After locating the line that contains "STEPPER pin IN1: D19 -> D2", output that line and each one following it, exactly, to the end of the entries. No pictures.

◆ Exercise input
▶

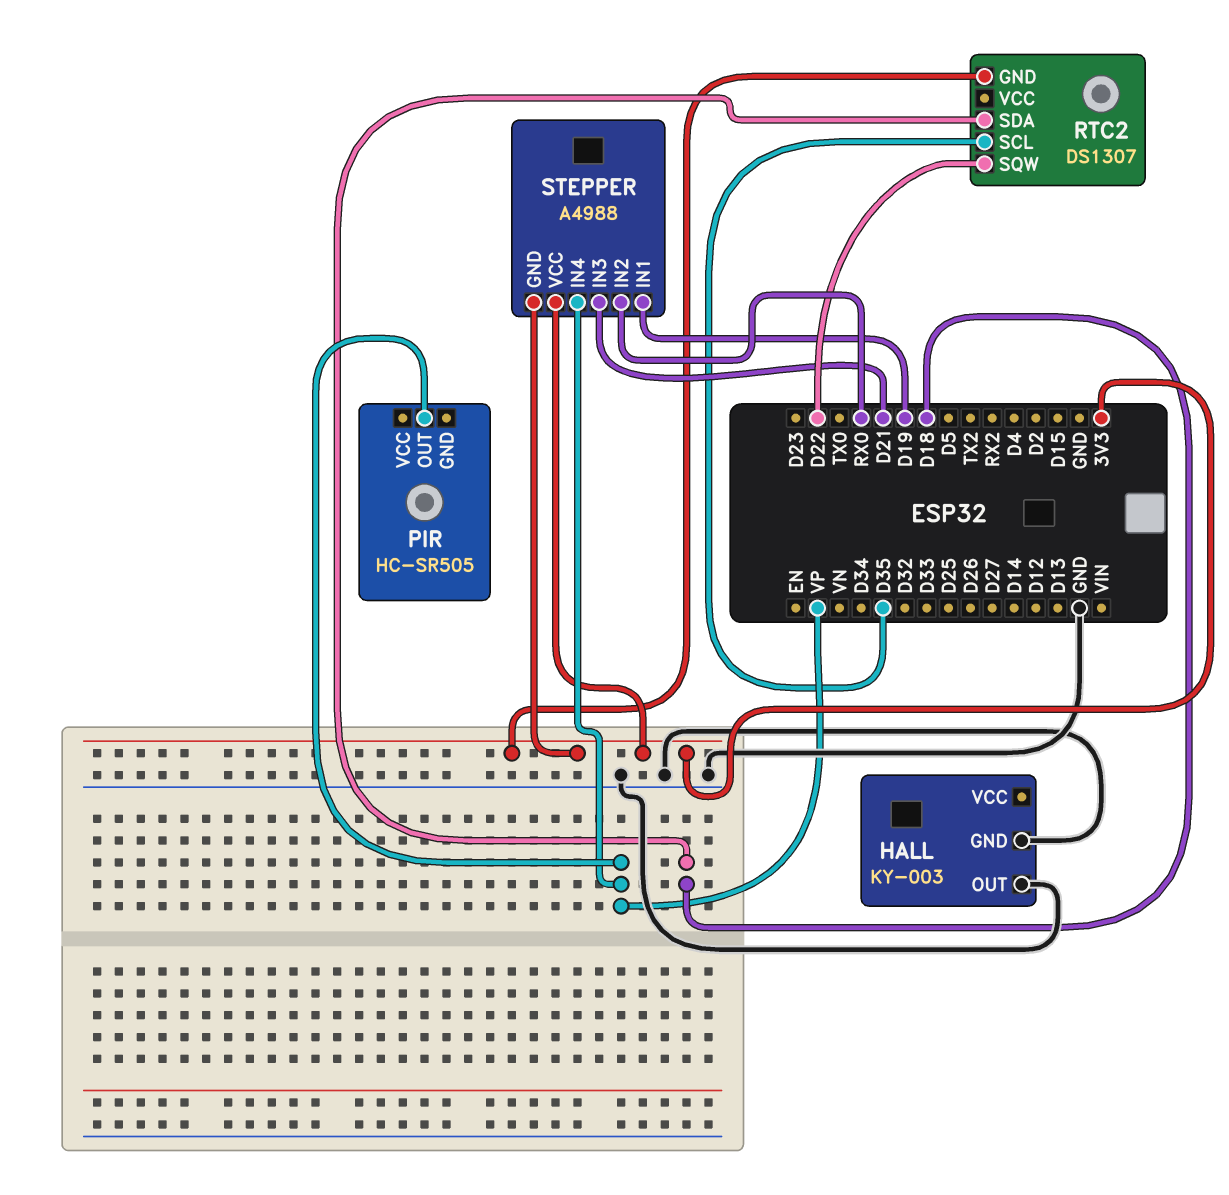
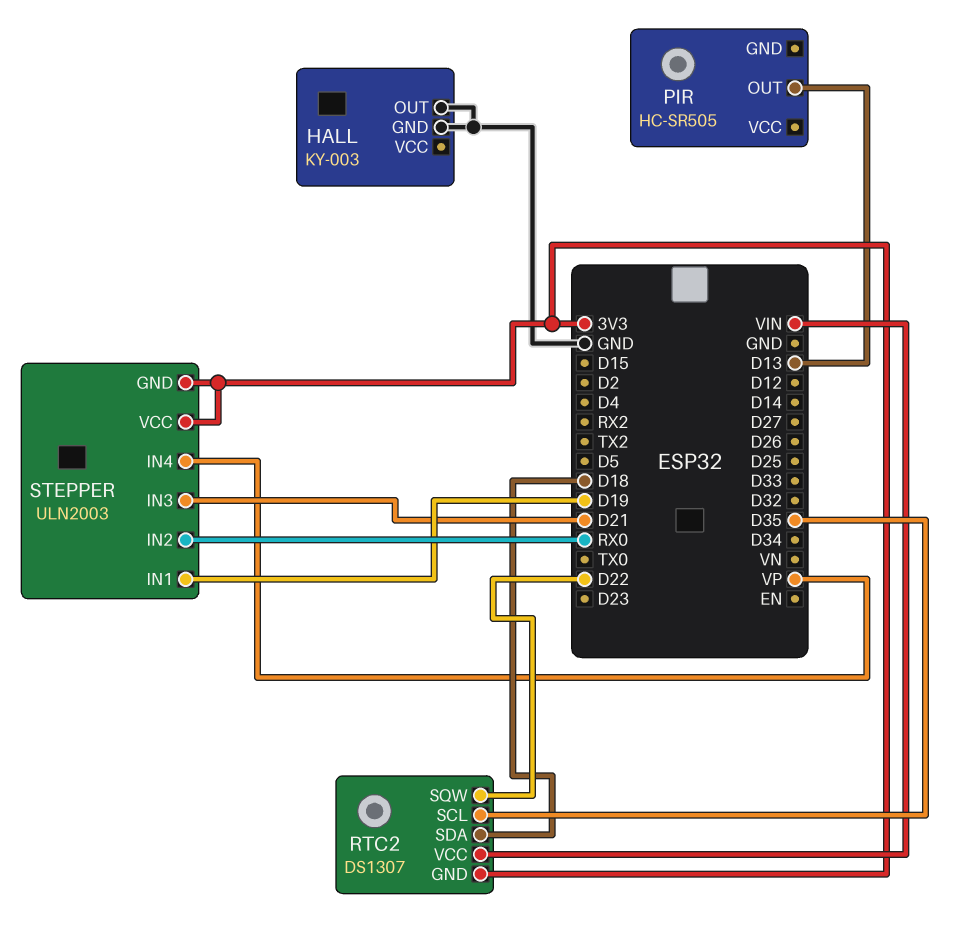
PIR pin OUT: VP -> D13
RTC2 pin VCC: none -> VIN
STEPPER: A4988 -> ULN2003

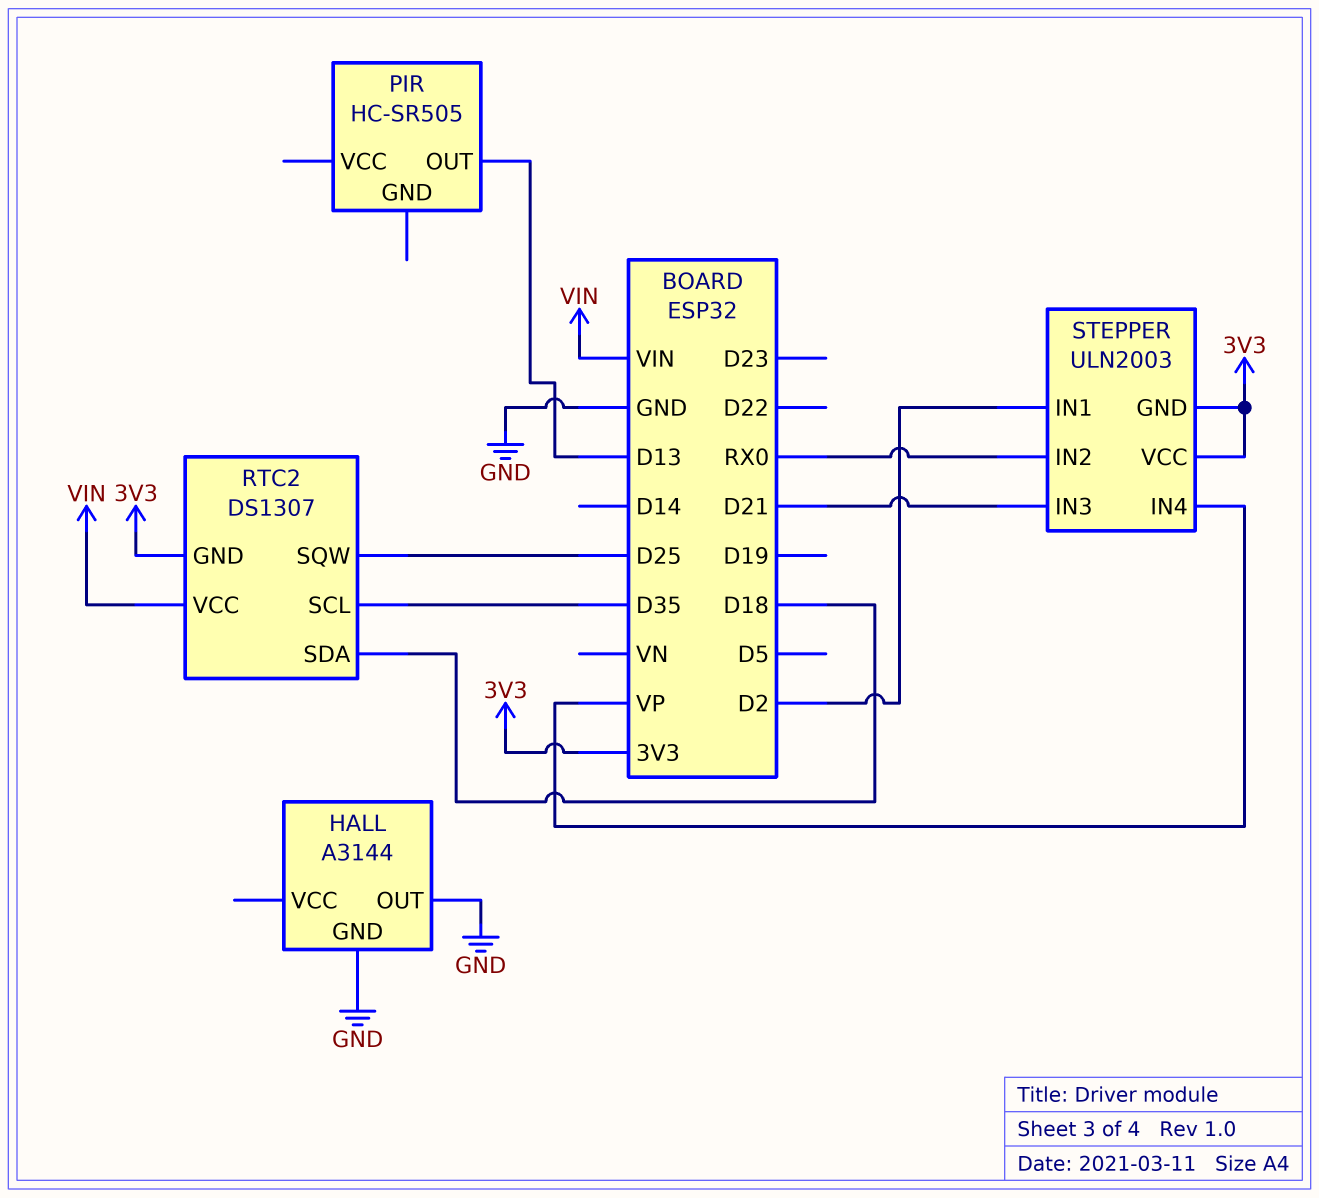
HALL: KY-003 -> A3144
RTC2 pin SQW: D22 -> D25
STEPPER pin IN1: D19 -> D2

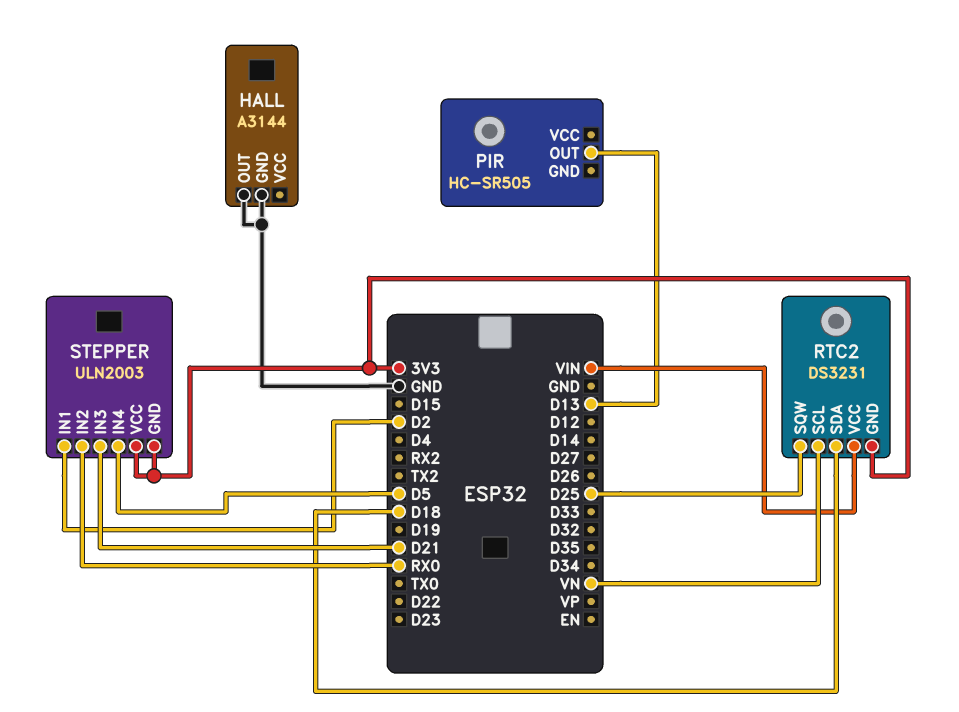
RTC2: DS1307 -> DS3231
RTC2 pin SCL: D35 -> VN
STEPPER pin IN4: VP -> D5

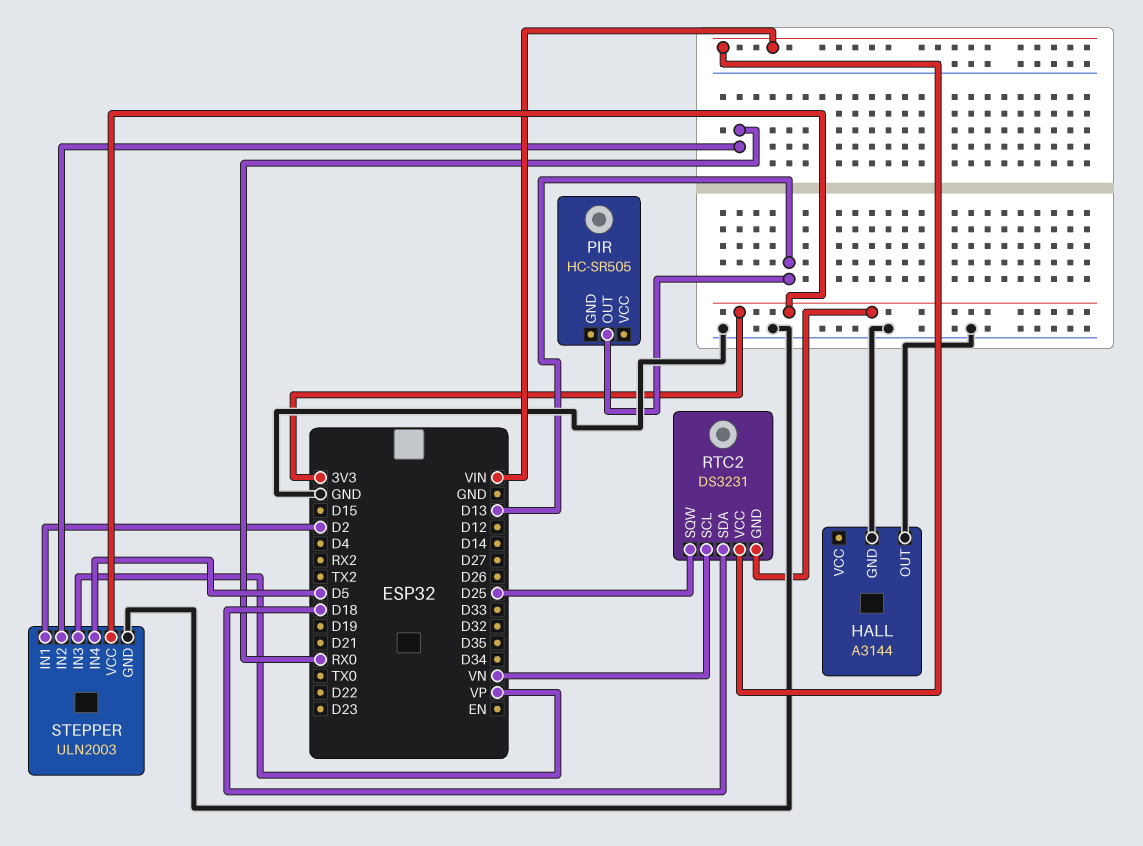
STEPPER pin GND: 3V3 -> GND
STEPPER pin IN3: D21 -> VP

◀

◆ Written response
STEPPER pin IN1: D19 -> D2

RTC2: DS1307 -> DS3231
RTC2 pin SCL: D35 -> VN
STEPPER pin IN4: VP -> D5

STEPPER pin GND: 3V3 -> GND
STEPPER pin IN3: D21 -> VP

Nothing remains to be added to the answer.